- [Short task] Rewrite every line of the listing below, substituting "anticlockwise" for each "counterclockwise" and keeping everything else the same, and omit the picture lines from your answer.

** START Material **

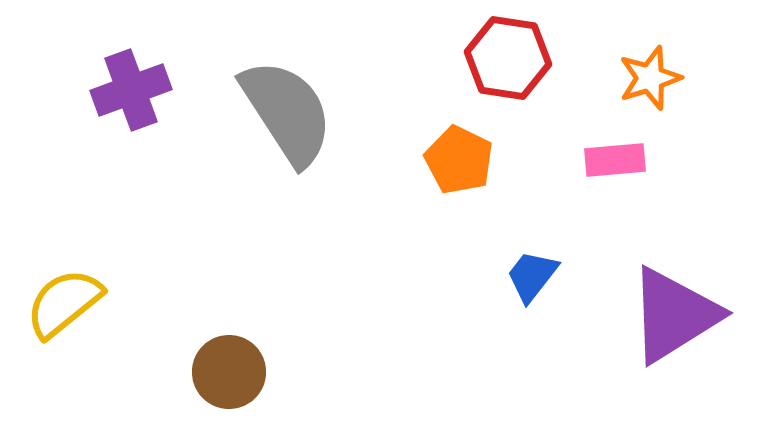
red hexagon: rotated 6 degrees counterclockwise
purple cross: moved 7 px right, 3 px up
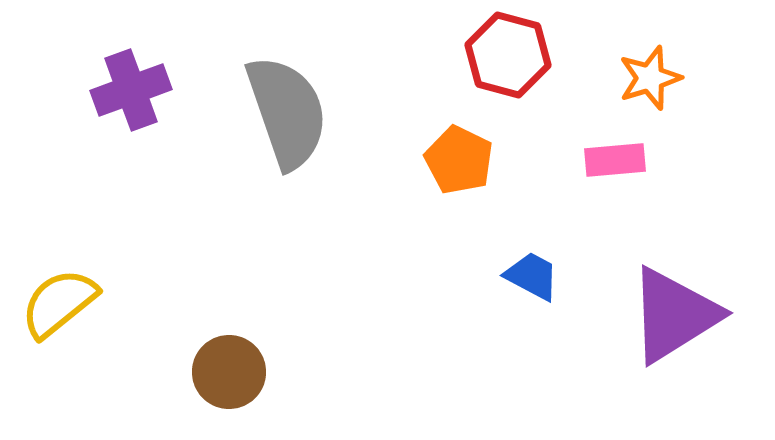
red hexagon: moved 3 px up; rotated 6 degrees clockwise
gray semicircle: rotated 14 degrees clockwise
blue trapezoid: rotated 80 degrees clockwise
yellow semicircle: moved 5 px left
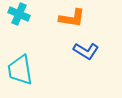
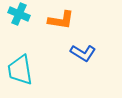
orange L-shape: moved 11 px left, 2 px down
blue L-shape: moved 3 px left, 2 px down
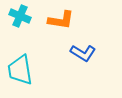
cyan cross: moved 1 px right, 2 px down
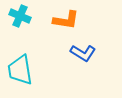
orange L-shape: moved 5 px right
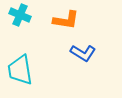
cyan cross: moved 1 px up
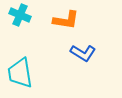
cyan trapezoid: moved 3 px down
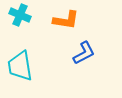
blue L-shape: moved 1 px right; rotated 60 degrees counterclockwise
cyan trapezoid: moved 7 px up
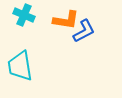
cyan cross: moved 4 px right
blue L-shape: moved 22 px up
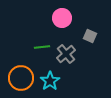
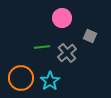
gray cross: moved 1 px right, 1 px up
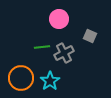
pink circle: moved 3 px left, 1 px down
gray cross: moved 3 px left; rotated 12 degrees clockwise
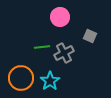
pink circle: moved 1 px right, 2 px up
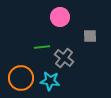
gray square: rotated 24 degrees counterclockwise
gray cross: moved 5 px down; rotated 24 degrees counterclockwise
cyan star: rotated 30 degrees counterclockwise
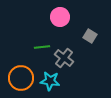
gray square: rotated 32 degrees clockwise
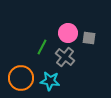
pink circle: moved 8 px right, 16 px down
gray square: moved 1 px left, 2 px down; rotated 24 degrees counterclockwise
green line: rotated 56 degrees counterclockwise
gray cross: moved 1 px right, 1 px up
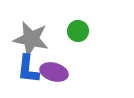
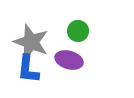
gray star: moved 3 px down; rotated 9 degrees clockwise
purple ellipse: moved 15 px right, 12 px up
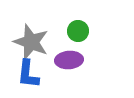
purple ellipse: rotated 20 degrees counterclockwise
blue L-shape: moved 5 px down
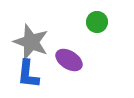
green circle: moved 19 px right, 9 px up
purple ellipse: rotated 36 degrees clockwise
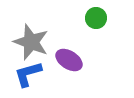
green circle: moved 1 px left, 4 px up
blue L-shape: rotated 68 degrees clockwise
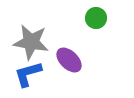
gray star: rotated 12 degrees counterclockwise
purple ellipse: rotated 12 degrees clockwise
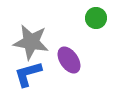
purple ellipse: rotated 12 degrees clockwise
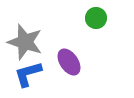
gray star: moved 6 px left; rotated 9 degrees clockwise
purple ellipse: moved 2 px down
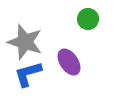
green circle: moved 8 px left, 1 px down
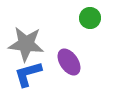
green circle: moved 2 px right, 1 px up
gray star: moved 1 px right, 2 px down; rotated 12 degrees counterclockwise
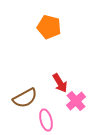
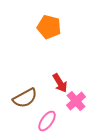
pink ellipse: moved 1 px right, 1 px down; rotated 50 degrees clockwise
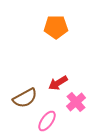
orange pentagon: moved 7 px right; rotated 15 degrees counterclockwise
red arrow: moved 2 px left; rotated 90 degrees clockwise
pink cross: moved 1 px down
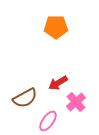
pink ellipse: moved 1 px right
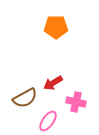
red arrow: moved 5 px left
pink cross: rotated 36 degrees counterclockwise
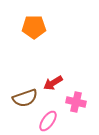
orange pentagon: moved 22 px left
brown semicircle: rotated 10 degrees clockwise
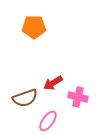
pink cross: moved 2 px right, 5 px up
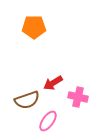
brown semicircle: moved 2 px right, 2 px down
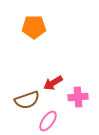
pink cross: rotated 18 degrees counterclockwise
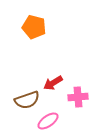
orange pentagon: rotated 15 degrees clockwise
pink ellipse: rotated 20 degrees clockwise
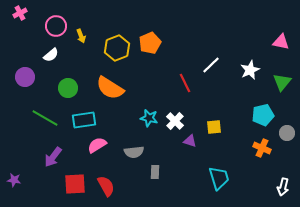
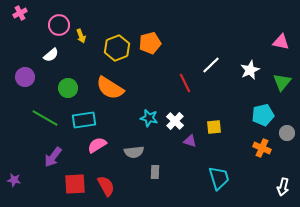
pink circle: moved 3 px right, 1 px up
orange pentagon: rotated 10 degrees clockwise
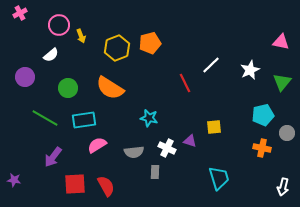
white cross: moved 8 px left, 27 px down; rotated 18 degrees counterclockwise
orange cross: rotated 12 degrees counterclockwise
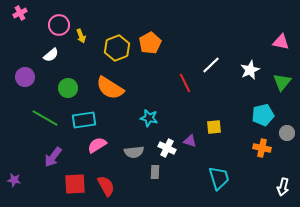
orange pentagon: rotated 15 degrees counterclockwise
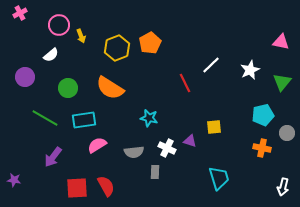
red square: moved 2 px right, 4 px down
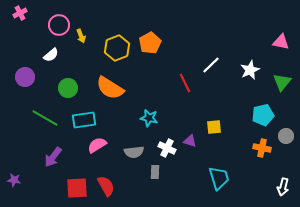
gray circle: moved 1 px left, 3 px down
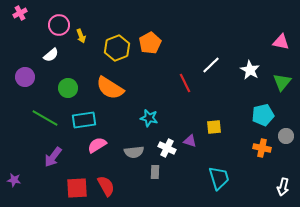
white star: rotated 18 degrees counterclockwise
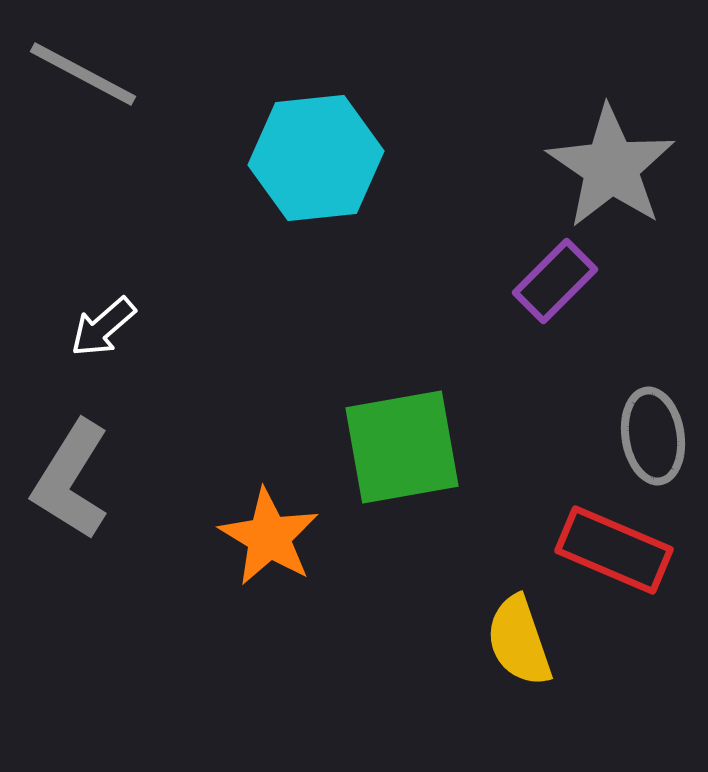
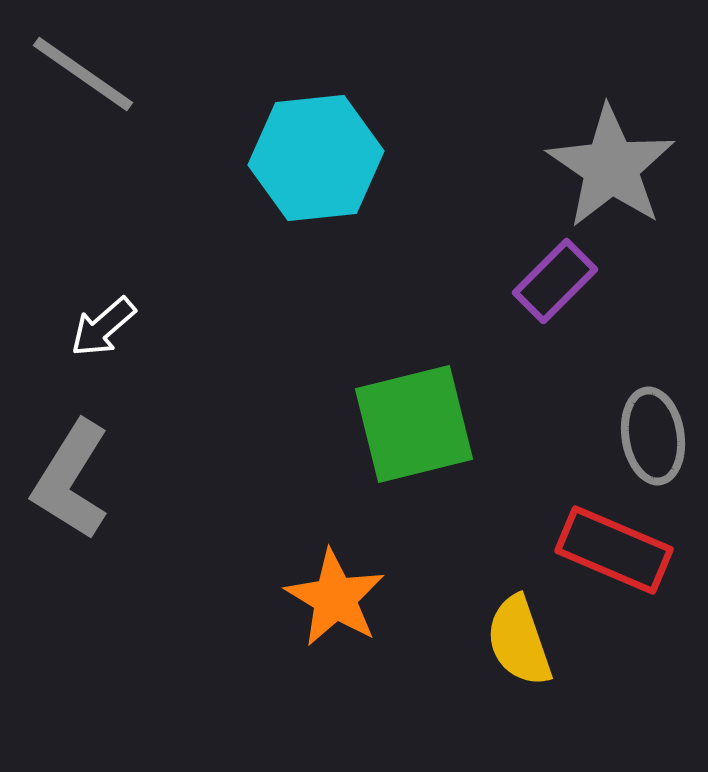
gray line: rotated 7 degrees clockwise
green square: moved 12 px right, 23 px up; rotated 4 degrees counterclockwise
orange star: moved 66 px right, 61 px down
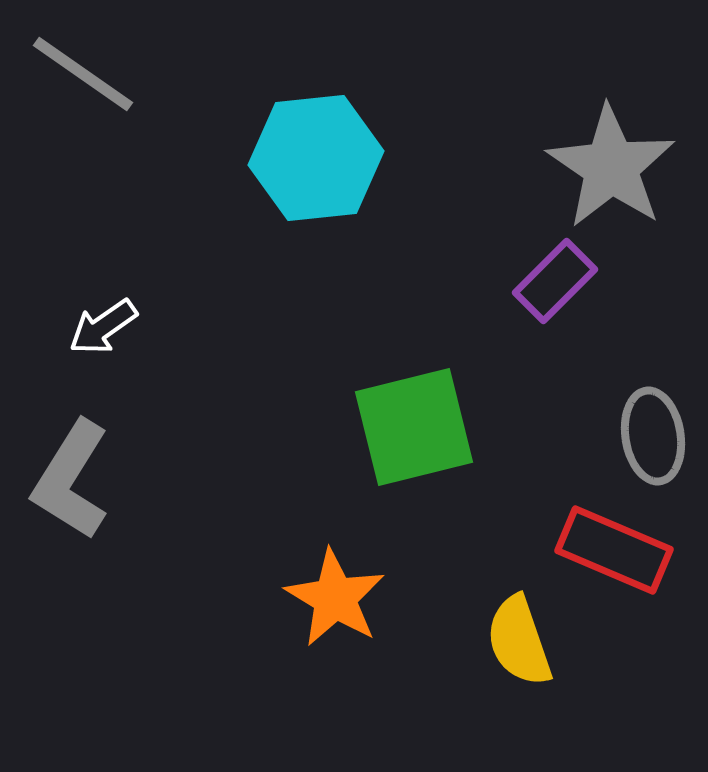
white arrow: rotated 6 degrees clockwise
green square: moved 3 px down
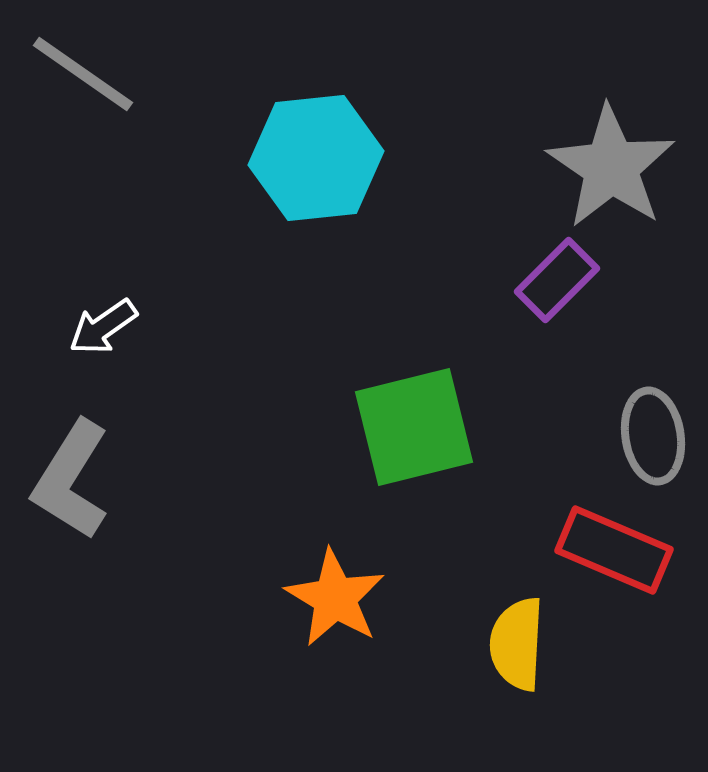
purple rectangle: moved 2 px right, 1 px up
yellow semicircle: moved 2 px left, 3 px down; rotated 22 degrees clockwise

** END Material **

- [Expected answer]
red hexagon: rotated 6 degrees anticlockwise
purple cross: moved 7 px right, 3 px up
red hexagon: moved 3 px up; rotated 6 degrees clockwise
gray semicircle: rotated 14 degrees clockwise
blue trapezoid: rotated 80 degrees clockwise
yellow semicircle: moved 5 px left
orange L-shape: moved 11 px left, 2 px down
blue L-shape: moved 3 px left, 2 px down
cyan cross: moved 1 px right, 2 px down
orange L-shape: moved 5 px right
cyan cross: moved 1 px up
cyan trapezoid: moved 3 px down
blue L-shape: moved 1 px right; rotated 60 degrees anticlockwise
cyan trapezoid: moved 7 px up
cyan cross: moved 4 px right
blue L-shape: moved 22 px up
gray cross: moved 1 px right, 1 px up
pink circle: moved 3 px left, 1 px down
gray cross: moved 3 px left; rotated 12 degrees clockwise
pink circle: moved 1 px right, 2 px up
gray square: rotated 24 degrees anticlockwise
gray cross: moved 5 px down; rotated 24 degrees anticlockwise
cyan star: rotated 30 degrees anticlockwise
gray square: rotated 32 degrees clockwise
pink circle: moved 8 px right, 16 px down
gray square: moved 1 px left, 2 px down; rotated 24 degrees anticlockwise
green line: rotated 56 degrees anticlockwise
gray cross: moved 1 px right, 1 px up
gray star: moved 3 px down; rotated 9 degrees clockwise
purple ellipse: moved 15 px right, 12 px up
purple ellipse: rotated 20 degrees anticlockwise
blue L-shape: moved 5 px down
green circle: moved 19 px right, 9 px up
purple ellipse: rotated 36 degrees clockwise
green circle: moved 1 px left, 4 px up
blue L-shape: rotated 68 degrees clockwise
gray star: rotated 12 degrees anticlockwise
purple ellipse: rotated 12 degrees clockwise
purple ellipse: rotated 12 degrees clockwise
gray star: moved 6 px left; rotated 9 degrees clockwise
purple ellipse: moved 2 px down
green circle: moved 8 px left, 1 px down
green circle: moved 2 px right, 1 px up
gray star: moved 1 px right, 2 px down; rotated 12 degrees anticlockwise
pink ellipse: moved 1 px right, 1 px down; rotated 50 degrees clockwise
orange pentagon: moved 7 px right; rotated 15 degrees anticlockwise
red arrow: moved 2 px left; rotated 90 degrees clockwise
pink cross: moved 1 px down
pink ellipse: moved 1 px right
red arrow: moved 5 px left
pink cross: rotated 36 degrees anticlockwise
orange pentagon: moved 22 px left
brown semicircle: rotated 10 degrees clockwise
pink cross: moved 2 px right, 5 px up
brown semicircle: moved 2 px right, 2 px down
pink cross: rotated 18 degrees anticlockwise
orange pentagon: rotated 15 degrees clockwise
pink ellipse: rotated 20 degrees clockwise
pink circle: moved 3 px right, 1 px up
orange pentagon: rotated 10 degrees clockwise
white cross: moved 8 px left, 27 px down; rotated 18 degrees anticlockwise
orange cross: rotated 12 degrees anticlockwise
orange pentagon: rotated 15 degrees anticlockwise
red square: moved 2 px right, 4 px down
gray circle: moved 1 px left, 3 px down
white star: rotated 18 degrees anticlockwise
gray line: rotated 7 degrees clockwise
green square: moved 12 px right, 23 px up; rotated 4 degrees anticlockwise
orange star: moved 66 px right, 61 px down
white arrow: rotated 6 degrees clockwise
green square: moved 3 px down
purple rectangle: moved 2 px right, 1 px up
yellow semicircle: moved 2 px left, 3 px down; rotated 22 degrees clockwise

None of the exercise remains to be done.